- Instruction
Count the lines in the rows below that contain the string "downbow", and reply with the number alone.

--- start ---

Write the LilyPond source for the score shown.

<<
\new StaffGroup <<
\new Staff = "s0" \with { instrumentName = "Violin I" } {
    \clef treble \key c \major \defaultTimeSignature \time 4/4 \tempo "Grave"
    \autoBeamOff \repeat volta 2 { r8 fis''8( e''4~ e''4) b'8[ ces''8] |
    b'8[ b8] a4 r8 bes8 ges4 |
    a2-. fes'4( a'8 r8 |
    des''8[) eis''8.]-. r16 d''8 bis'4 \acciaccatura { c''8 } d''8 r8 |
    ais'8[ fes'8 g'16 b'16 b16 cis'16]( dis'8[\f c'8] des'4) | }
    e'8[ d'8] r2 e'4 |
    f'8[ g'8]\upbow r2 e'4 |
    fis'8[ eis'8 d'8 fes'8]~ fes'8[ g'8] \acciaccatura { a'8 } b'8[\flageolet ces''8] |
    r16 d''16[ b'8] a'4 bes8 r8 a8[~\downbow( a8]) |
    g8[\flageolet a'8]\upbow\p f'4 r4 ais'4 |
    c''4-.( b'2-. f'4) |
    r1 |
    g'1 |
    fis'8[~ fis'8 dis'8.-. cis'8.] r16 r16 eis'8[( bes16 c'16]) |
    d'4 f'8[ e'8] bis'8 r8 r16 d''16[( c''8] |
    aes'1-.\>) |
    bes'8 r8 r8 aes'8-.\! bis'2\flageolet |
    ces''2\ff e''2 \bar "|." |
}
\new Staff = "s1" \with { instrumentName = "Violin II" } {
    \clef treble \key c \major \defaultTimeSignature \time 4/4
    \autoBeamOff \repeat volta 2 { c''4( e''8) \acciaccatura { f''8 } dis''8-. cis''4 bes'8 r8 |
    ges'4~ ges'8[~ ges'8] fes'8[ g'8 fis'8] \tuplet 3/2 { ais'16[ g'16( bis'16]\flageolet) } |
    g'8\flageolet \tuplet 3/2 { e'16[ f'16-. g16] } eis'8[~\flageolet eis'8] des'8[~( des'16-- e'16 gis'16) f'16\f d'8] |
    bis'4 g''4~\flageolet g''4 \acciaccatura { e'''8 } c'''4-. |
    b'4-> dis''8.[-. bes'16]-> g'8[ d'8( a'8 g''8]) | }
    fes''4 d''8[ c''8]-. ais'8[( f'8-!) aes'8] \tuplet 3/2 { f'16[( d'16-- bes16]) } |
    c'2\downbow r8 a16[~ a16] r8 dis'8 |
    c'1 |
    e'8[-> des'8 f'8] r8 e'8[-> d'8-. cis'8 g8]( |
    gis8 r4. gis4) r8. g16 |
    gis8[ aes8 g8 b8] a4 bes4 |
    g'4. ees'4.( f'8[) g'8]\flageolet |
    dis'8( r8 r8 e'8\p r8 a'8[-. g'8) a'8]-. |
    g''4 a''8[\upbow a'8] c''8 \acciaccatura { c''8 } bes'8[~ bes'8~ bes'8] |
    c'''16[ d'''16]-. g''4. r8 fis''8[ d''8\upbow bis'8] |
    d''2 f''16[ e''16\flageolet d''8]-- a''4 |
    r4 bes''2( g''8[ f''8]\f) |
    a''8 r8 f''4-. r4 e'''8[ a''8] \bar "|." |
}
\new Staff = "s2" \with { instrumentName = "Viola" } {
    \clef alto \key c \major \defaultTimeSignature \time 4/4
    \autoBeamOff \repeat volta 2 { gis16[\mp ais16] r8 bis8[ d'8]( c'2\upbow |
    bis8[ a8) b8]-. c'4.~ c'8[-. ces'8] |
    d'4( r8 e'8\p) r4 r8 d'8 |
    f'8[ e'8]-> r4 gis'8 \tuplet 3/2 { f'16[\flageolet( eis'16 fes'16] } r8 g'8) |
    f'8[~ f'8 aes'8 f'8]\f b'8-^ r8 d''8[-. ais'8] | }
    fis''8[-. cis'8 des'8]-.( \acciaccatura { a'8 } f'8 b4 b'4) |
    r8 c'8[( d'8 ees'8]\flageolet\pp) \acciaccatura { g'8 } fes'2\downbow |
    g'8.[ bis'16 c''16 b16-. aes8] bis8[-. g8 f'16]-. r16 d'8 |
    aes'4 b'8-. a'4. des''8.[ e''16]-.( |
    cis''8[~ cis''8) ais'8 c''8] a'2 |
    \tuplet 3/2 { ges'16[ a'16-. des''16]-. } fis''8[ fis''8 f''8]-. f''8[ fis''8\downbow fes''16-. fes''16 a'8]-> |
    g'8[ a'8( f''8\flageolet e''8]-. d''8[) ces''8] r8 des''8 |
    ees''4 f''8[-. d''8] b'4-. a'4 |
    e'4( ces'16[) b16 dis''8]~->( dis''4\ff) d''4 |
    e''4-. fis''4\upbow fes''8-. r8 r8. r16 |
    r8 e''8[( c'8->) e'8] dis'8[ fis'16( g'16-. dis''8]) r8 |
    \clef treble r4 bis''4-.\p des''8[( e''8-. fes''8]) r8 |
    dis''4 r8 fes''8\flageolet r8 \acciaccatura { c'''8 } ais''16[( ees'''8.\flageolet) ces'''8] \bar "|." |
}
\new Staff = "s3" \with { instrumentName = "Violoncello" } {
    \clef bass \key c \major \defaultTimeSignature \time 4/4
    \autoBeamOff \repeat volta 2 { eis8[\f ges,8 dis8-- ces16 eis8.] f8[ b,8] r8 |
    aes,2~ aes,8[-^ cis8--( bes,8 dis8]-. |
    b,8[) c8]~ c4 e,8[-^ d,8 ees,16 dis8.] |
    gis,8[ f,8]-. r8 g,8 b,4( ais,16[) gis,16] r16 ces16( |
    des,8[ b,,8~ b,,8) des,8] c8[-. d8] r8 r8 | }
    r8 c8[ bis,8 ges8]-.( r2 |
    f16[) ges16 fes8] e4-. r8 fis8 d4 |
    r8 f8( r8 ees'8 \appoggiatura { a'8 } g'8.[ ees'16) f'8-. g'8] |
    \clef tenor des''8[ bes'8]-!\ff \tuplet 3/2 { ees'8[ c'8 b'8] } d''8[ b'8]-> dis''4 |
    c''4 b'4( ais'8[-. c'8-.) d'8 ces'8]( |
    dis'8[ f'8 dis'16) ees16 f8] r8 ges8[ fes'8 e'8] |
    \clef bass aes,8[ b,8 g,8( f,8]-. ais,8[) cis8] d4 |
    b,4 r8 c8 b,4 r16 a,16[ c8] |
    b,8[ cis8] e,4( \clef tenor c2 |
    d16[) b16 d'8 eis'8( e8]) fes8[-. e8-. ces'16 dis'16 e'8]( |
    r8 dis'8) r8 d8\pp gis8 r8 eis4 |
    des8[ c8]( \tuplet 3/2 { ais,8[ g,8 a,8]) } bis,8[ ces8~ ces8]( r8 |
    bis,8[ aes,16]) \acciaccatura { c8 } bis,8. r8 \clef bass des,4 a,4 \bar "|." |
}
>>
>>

--- end ---

- Exercise result
4